* [Problem requirements]: The answer should hold exactly the lines of the entries below from the one containing "SERVO1 pin VCC: VIN -> 5V" through the last line, both included.

* [Data to use]:
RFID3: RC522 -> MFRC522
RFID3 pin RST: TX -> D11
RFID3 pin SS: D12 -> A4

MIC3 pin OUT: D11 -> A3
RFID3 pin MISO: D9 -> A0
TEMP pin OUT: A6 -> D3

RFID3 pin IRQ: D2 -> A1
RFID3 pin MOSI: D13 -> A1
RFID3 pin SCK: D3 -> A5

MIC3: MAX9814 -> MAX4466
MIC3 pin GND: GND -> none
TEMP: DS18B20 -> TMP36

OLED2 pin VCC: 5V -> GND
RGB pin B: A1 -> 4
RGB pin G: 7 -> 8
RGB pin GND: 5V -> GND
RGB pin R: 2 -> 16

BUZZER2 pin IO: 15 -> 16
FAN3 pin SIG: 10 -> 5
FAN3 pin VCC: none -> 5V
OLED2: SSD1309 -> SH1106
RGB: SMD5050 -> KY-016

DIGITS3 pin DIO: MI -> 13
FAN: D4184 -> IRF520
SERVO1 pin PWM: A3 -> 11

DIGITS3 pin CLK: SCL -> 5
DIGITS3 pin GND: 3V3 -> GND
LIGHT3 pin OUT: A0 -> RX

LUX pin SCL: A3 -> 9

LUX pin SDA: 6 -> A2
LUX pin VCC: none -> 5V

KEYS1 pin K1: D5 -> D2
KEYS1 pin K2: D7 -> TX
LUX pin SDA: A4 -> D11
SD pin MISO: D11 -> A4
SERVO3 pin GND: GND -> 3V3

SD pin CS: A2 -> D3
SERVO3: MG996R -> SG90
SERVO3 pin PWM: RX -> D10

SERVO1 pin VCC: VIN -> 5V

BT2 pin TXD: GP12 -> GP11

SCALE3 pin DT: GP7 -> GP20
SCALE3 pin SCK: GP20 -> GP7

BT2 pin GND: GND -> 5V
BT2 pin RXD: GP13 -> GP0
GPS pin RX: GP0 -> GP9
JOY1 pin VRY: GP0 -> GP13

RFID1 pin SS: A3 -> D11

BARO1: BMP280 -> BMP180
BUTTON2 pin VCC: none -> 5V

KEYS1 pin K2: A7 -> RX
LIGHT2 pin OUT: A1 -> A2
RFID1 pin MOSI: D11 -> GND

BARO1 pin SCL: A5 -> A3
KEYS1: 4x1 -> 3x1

* [Answer area]:
SERVO1 pin VCC: VIN -> 5V

BT2 pin TXD: GP12 -> GP11

SCALE3 pin DT: GP7 -> GP20
SCALE3 pin SCK: GP20 -> GP7

BT2 pin GND: GND -> 5V
BT2 pin RXD: GP13 -> GP0
GPS pin RX: GP0 -> GP9
JOY1 pin VRY: GP0 -> GP13

RFID1 pin SS: A3 -> D11

BARO1: BMP280 -> BMP180
BUTTON2 pin VCC: none -> 5V

KEYS1 pin K2: A7 -> RX
LIGHT2 pin OUT: A1 -> A2
RFID1 pin MOSI: D11 -> GND

BARO1 pin SCL: A5 -> A3
KEYS1: 4x1 -> 3x1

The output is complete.